Exercise: Go to the line containing "black teapot: 11 -> 9" in the records below and print it and every following line exactly, on through the line containing "yellow pan: 9 -> 12", then stop.

Scene comparison data:
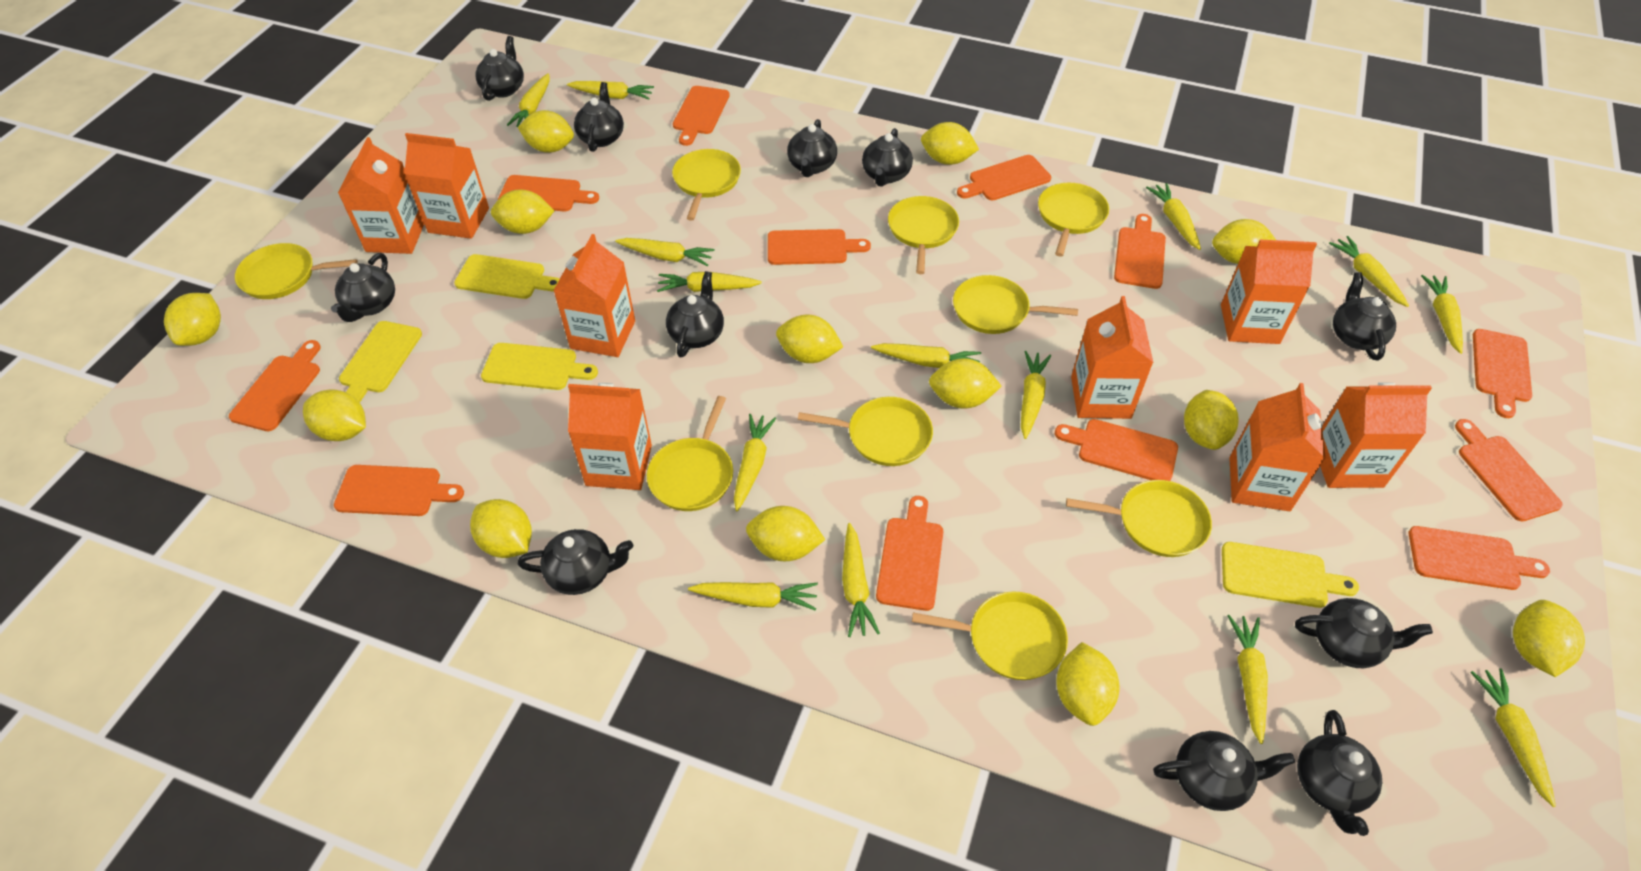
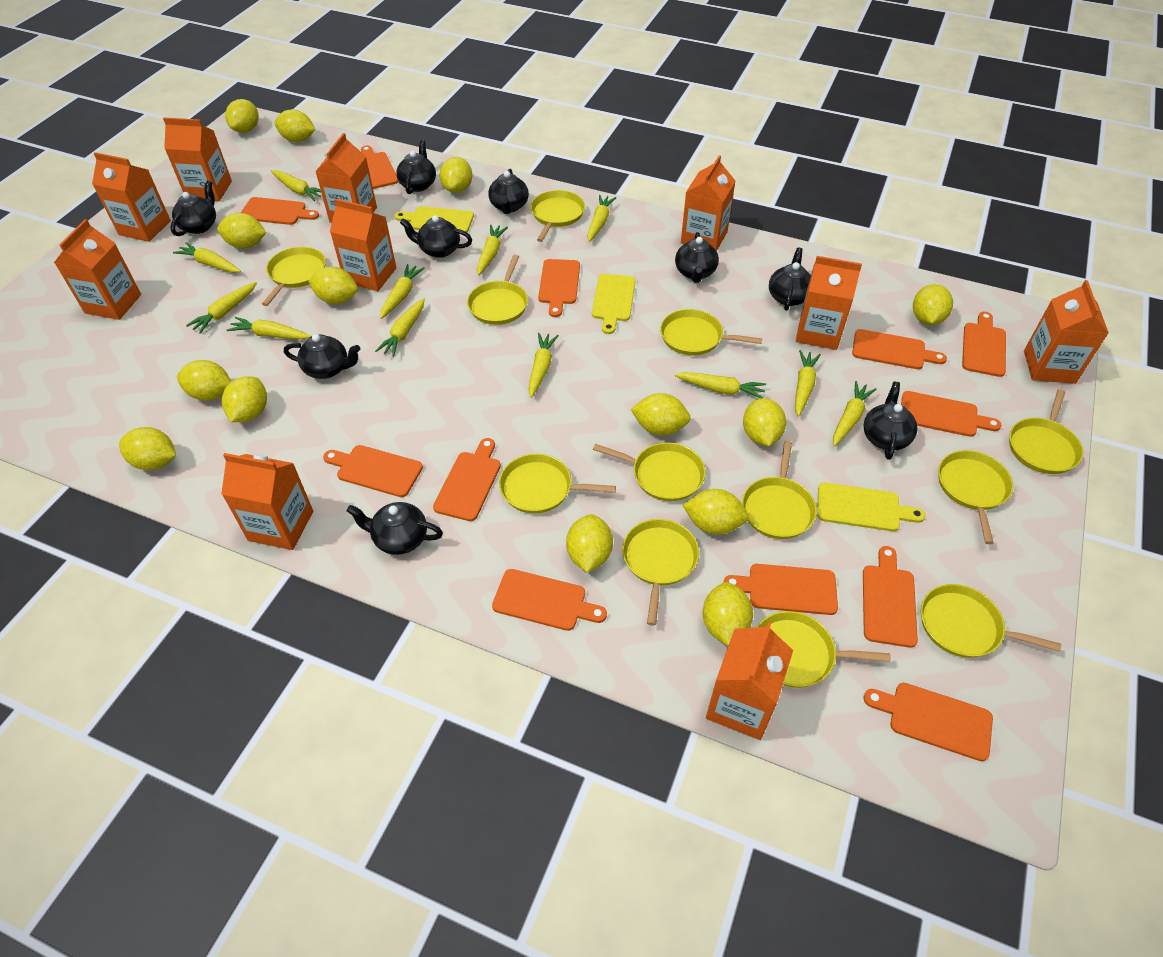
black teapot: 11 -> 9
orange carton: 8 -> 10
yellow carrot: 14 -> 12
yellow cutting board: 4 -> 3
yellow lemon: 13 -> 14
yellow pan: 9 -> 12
...
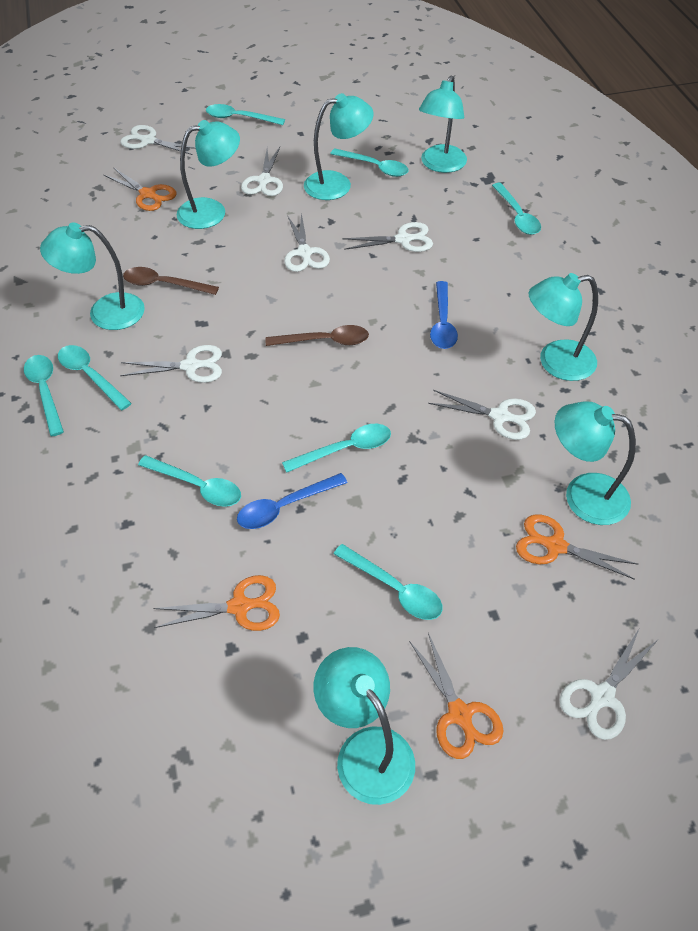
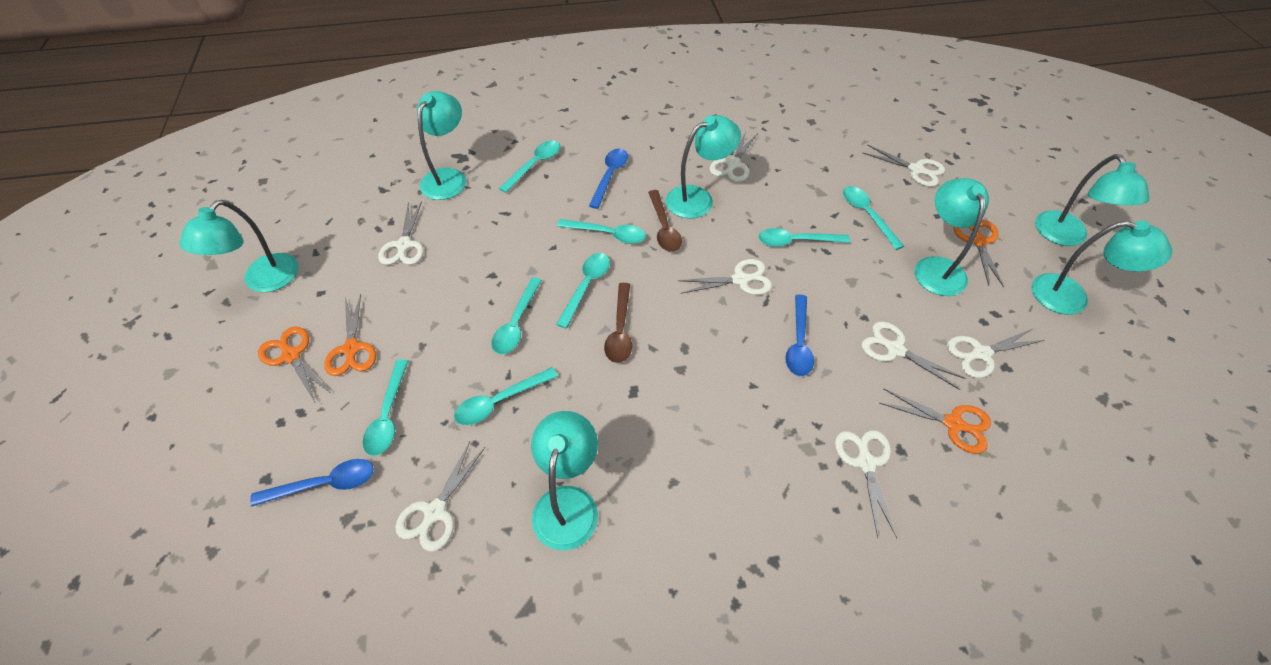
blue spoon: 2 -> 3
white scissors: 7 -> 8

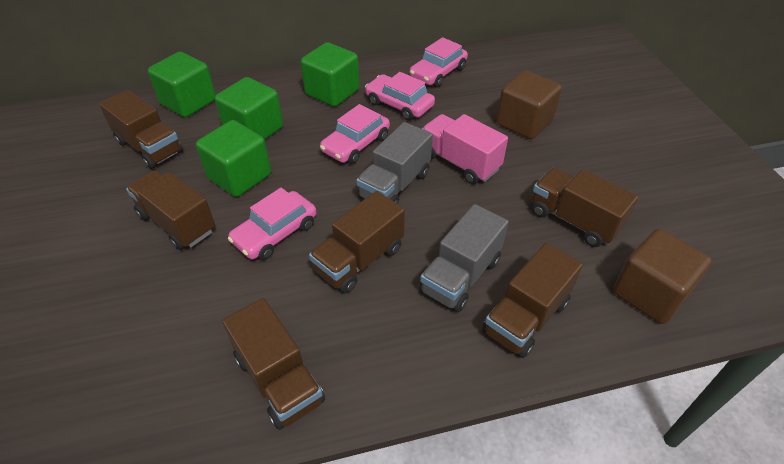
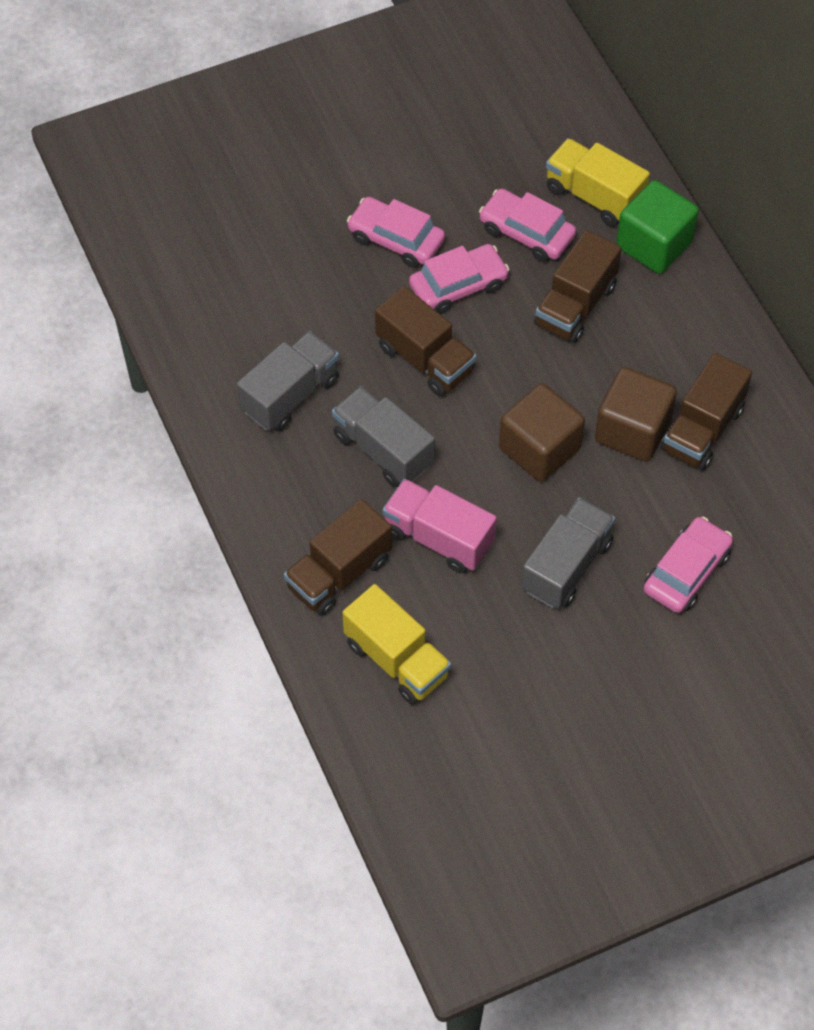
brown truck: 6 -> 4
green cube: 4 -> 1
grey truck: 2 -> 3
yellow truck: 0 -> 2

Result of this exercise:
black teapot: 11 -> 9
orange carton: 8 -> 10
yellow carrot: 14 -> 12
yellow cutting board: 4 -> 3
yellow lemon: 13 -> 14
yellow pan: 9 -> 12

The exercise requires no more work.